DATA UNDER STUDY Start Marker
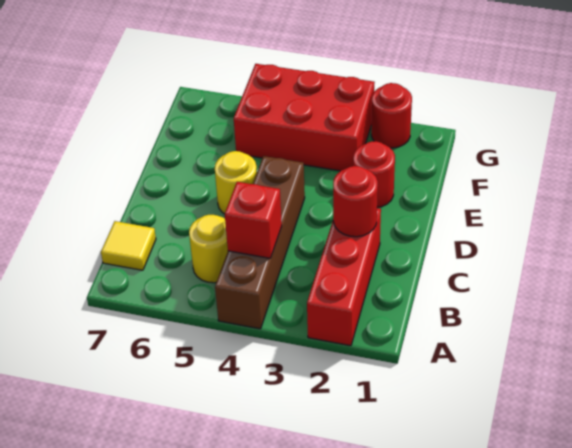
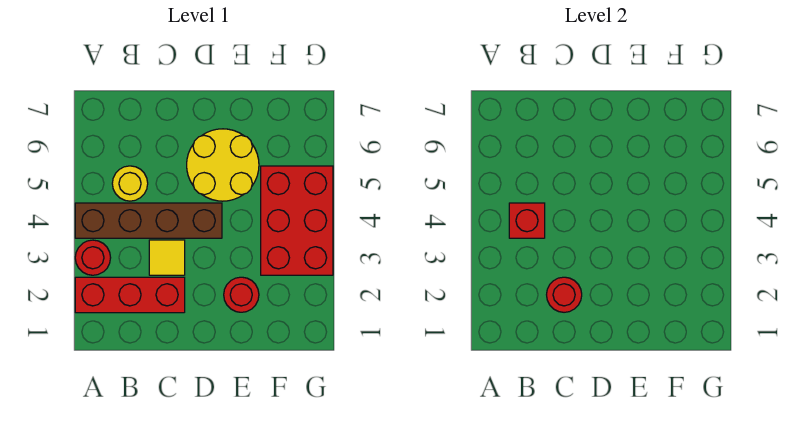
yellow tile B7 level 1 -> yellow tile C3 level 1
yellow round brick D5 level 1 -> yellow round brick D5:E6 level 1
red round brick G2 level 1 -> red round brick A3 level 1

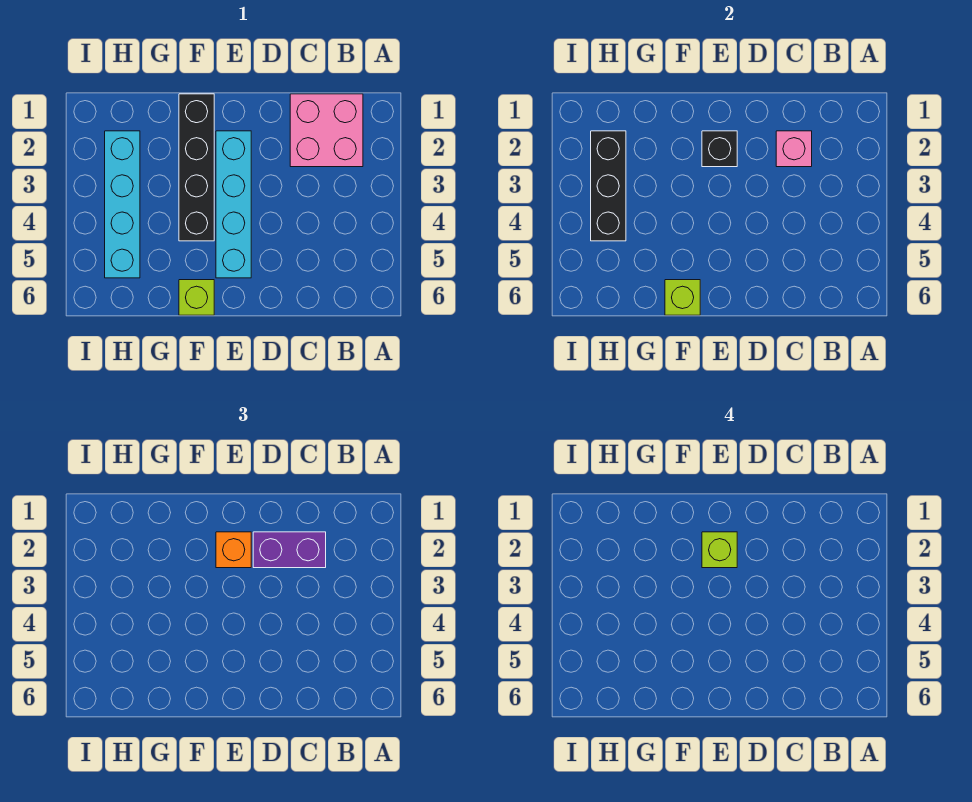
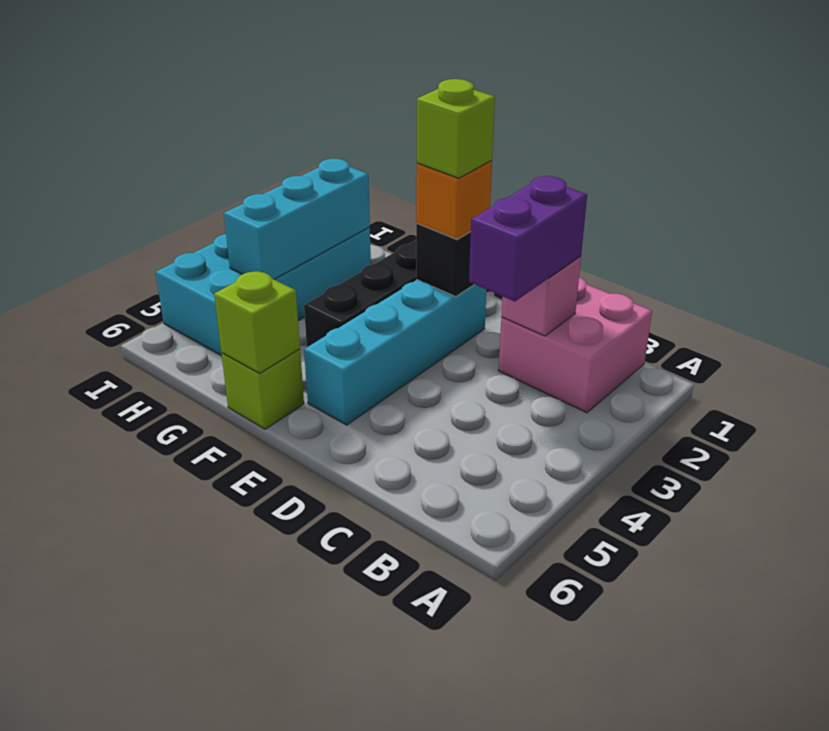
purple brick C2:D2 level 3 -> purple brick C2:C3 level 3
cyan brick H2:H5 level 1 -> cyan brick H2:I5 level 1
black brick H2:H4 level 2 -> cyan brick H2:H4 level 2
DATA UNDER STUDY End Marker
Since only the text is wanted, repeat all the records above exactly and omit the pictures.

» SOLUTION FOR THIS EXERCISE
yellow tile B7 level 1 -> yellow tile C3 level 1
yellow round brick D5 level 1 -> yellow round brick D5:E6 level 1
red round brick G2 level 1 -> red round brick A3 level 1

purple brick C2:D2 level 3 -> purple brick C2:C3 level 3
cyan brick H2:H5 level 1 -> cyan brick H2:I5 level 1
black brick H2:H4 level 2 -> cyan brick H2:H4 level 2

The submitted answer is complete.